## Activity:
Of all the entries below, only the lines from the one with "brown line at" up to and including the one with "green L-shape at (374, 630): moved 8 px left" are to be duplicated exactly.

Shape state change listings

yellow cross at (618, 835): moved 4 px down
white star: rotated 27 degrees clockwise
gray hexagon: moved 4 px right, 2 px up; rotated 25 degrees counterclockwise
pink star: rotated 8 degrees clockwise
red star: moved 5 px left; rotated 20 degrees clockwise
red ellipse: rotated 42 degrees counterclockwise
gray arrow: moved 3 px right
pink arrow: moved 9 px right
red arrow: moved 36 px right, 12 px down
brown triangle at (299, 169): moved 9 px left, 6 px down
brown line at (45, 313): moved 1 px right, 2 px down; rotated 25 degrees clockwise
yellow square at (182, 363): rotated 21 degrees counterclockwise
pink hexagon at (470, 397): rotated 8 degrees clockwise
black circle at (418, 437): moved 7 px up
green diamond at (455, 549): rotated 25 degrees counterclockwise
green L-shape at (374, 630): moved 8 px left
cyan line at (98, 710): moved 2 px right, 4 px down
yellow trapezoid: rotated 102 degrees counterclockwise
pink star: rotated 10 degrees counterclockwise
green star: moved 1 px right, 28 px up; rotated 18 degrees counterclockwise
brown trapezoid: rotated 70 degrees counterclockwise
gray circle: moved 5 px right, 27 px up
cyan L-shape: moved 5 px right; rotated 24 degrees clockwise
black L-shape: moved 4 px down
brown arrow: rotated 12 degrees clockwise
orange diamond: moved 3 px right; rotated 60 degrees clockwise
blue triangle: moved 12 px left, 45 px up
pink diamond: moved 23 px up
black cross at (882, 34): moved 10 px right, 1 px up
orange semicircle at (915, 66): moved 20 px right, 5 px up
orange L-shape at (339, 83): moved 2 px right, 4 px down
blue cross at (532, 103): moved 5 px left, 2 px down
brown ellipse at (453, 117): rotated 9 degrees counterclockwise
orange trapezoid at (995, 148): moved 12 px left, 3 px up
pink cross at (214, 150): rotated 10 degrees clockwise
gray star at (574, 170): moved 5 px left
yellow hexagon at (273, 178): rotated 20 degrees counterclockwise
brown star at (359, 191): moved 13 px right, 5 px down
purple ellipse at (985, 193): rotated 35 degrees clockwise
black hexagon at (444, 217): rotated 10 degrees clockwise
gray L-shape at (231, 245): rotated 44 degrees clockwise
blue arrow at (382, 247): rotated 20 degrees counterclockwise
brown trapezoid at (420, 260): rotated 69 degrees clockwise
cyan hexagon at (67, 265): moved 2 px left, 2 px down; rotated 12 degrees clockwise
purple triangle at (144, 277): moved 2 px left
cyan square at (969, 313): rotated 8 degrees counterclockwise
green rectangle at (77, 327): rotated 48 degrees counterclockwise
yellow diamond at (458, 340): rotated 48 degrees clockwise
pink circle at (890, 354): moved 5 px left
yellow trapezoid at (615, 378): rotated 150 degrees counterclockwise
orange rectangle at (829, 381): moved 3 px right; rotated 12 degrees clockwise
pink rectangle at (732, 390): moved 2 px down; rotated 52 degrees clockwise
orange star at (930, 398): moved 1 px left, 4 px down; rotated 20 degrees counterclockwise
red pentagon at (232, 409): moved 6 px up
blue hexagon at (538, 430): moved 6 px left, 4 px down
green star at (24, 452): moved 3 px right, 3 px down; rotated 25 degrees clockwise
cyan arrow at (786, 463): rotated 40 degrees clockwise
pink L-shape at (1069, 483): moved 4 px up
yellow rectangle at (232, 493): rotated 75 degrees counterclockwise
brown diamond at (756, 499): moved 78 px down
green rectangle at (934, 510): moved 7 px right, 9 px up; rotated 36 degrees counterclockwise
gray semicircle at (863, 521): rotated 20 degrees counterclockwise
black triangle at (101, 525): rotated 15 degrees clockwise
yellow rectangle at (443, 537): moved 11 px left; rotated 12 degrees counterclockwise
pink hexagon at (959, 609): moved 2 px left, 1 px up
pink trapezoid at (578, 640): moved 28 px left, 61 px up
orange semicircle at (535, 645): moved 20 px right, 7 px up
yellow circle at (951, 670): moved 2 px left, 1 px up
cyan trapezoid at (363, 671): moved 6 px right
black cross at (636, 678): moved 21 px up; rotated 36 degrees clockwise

## Response:
brown line at (45, 313): moved 1 px right, 2 px down; rotated 25 degrees clockwise
yellow square at (182, 363): rotated 21 degrees counterclockwise
pink hexagon at (470, 397): rotated 8 degrees clockwise
black circle at (418, 437): moved 7 px up
green diamond at (455, 549): rotated 25 degrees counterclockwise
green L-shape at (374, 630): moved 8 px left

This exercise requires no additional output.